─── THE INPUT ───
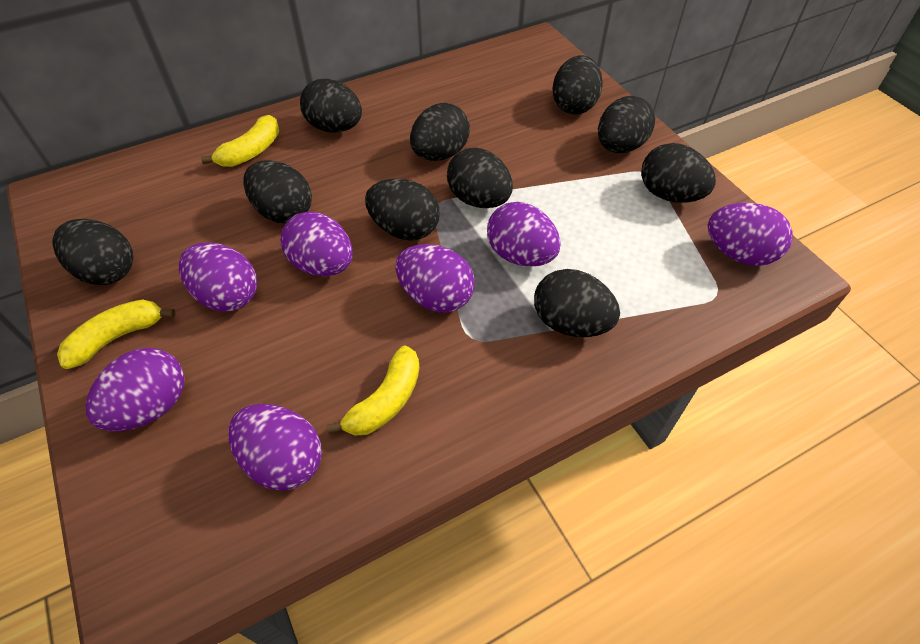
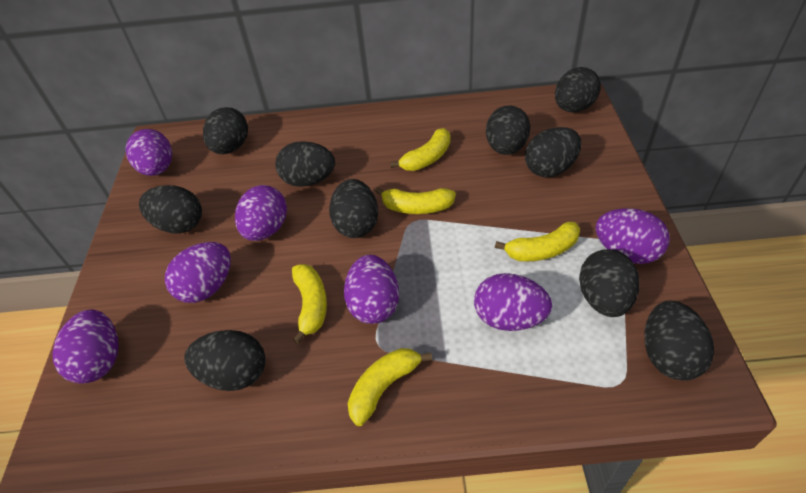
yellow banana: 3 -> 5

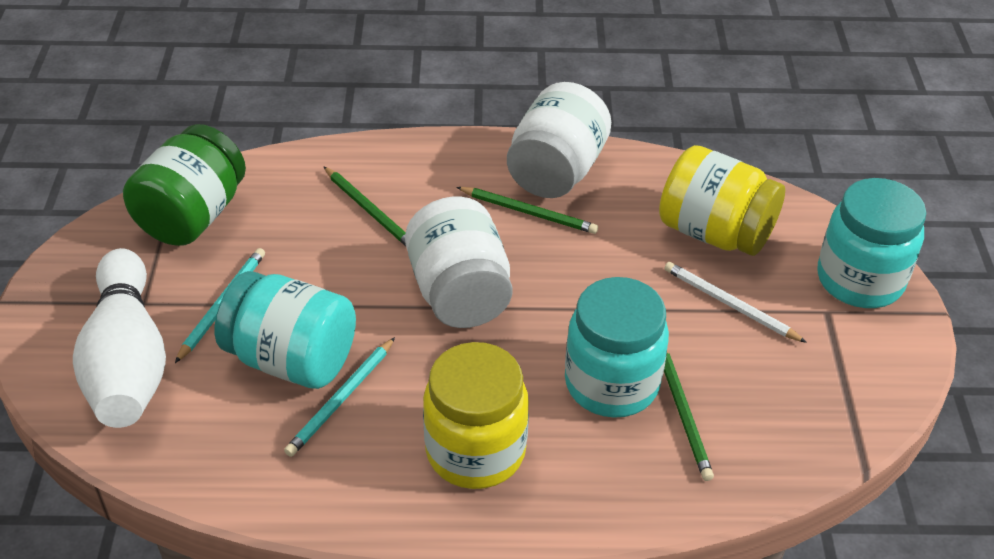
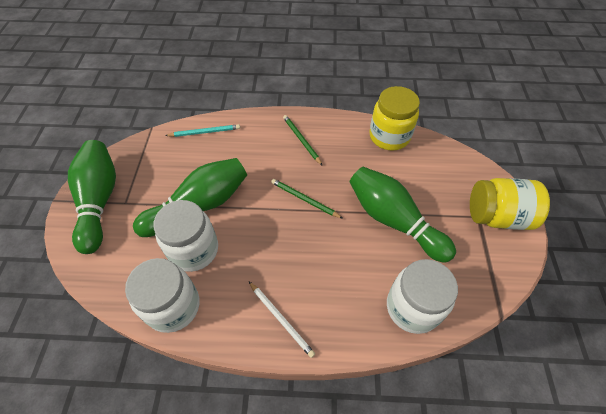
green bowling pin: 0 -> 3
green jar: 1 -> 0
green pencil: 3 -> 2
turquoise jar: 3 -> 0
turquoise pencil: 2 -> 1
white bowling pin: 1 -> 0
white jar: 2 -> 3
───
─── THE INPUT ───
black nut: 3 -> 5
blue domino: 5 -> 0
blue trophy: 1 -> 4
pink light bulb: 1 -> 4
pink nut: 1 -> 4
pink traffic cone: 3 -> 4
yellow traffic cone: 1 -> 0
───
DIRECTIONS | From the listing above, copy every line where the string "yellow" is found.

EXERCISE RESULT |
yellow banana: 3 -> 5
yellow traffic cone: 1 -> 0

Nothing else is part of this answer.